> _Extracted data_:

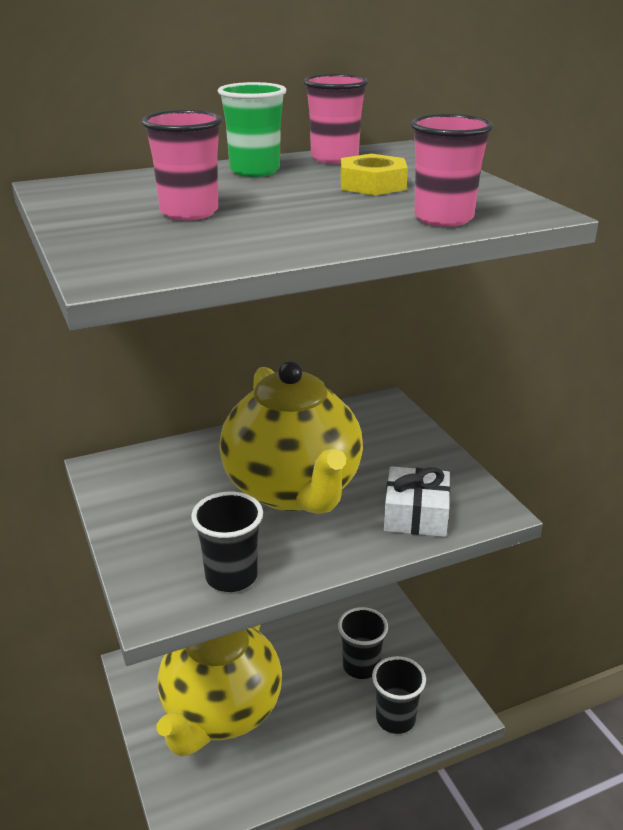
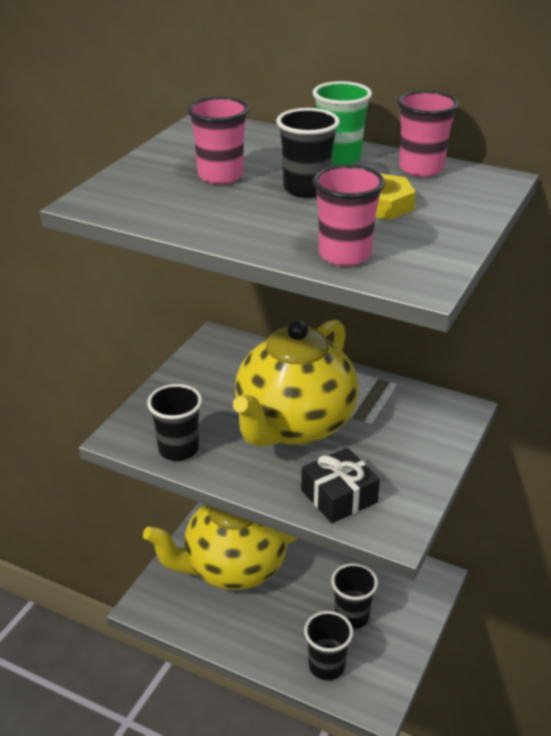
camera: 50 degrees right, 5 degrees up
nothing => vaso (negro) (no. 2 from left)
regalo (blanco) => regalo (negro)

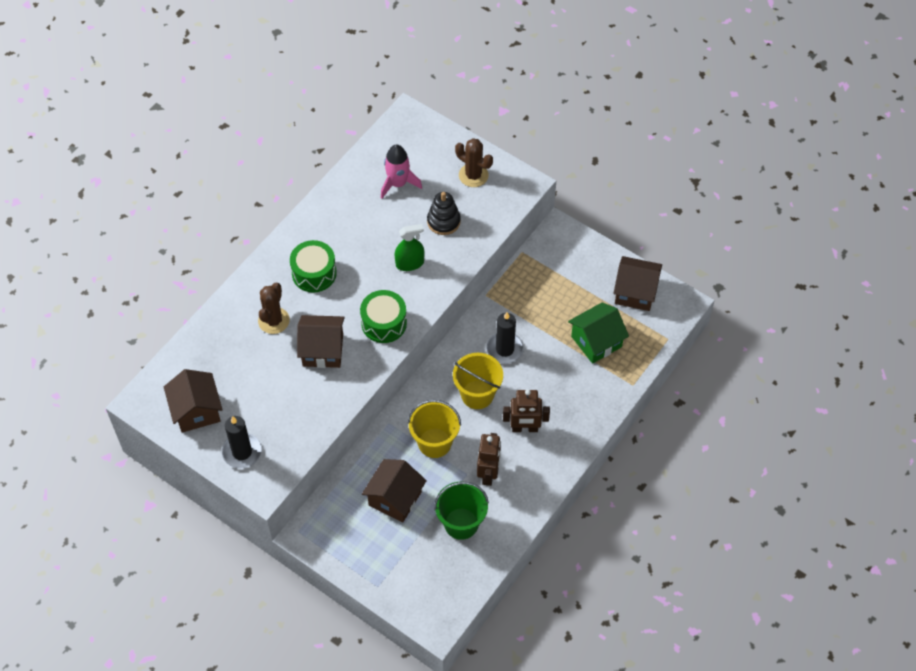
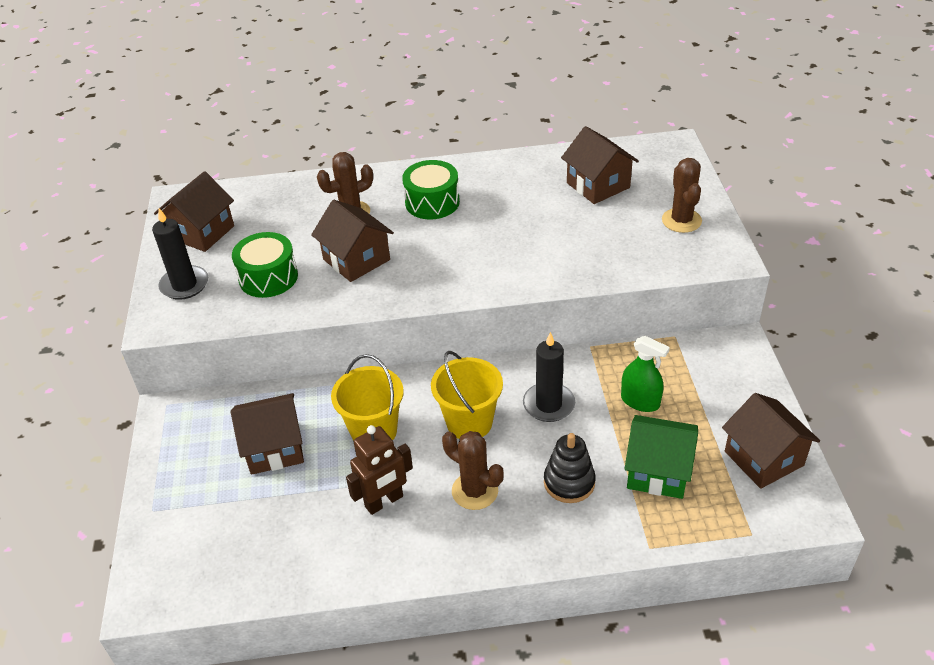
camera: 50 degrees right, 15 degrees down
balde (verde) => nothing
tambor (verde) (no. 2 from left in the first image) => tambor (verde) (no. 1 from left), relocated
pulverizador (verde), relocated
juguete apilable (negro), relocated
cohete (rosa) => casa (marrón) (no. 4 from left)
robot (marrón) (no. 2 from left) => cactus (marrón) (no. 2 from left)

> _Task to carry out_: The preceding entries are to be written out again exactly, with the pictures removed.

> _Written response_:
camera: 50 degrees right, 5 degrees up
nothing => vaso (negro) (no. 2 from left)
regalo (blanco) => regalo (negro)

camera: 50 degrees right, 15 degrees down
balde (verde) => nothing
tambor (verde) (no. 2 from left in the first image) => tambor (verde) (no. 1 from left), relocated
pulverizador (verde), relocated
juguete apilable (negro), relocated
cohete (rosa) => casa (marrón) (no. 4 from left)
robot (marrón) (no. 2 from left) => cactus (marrón) (no. 2 from left)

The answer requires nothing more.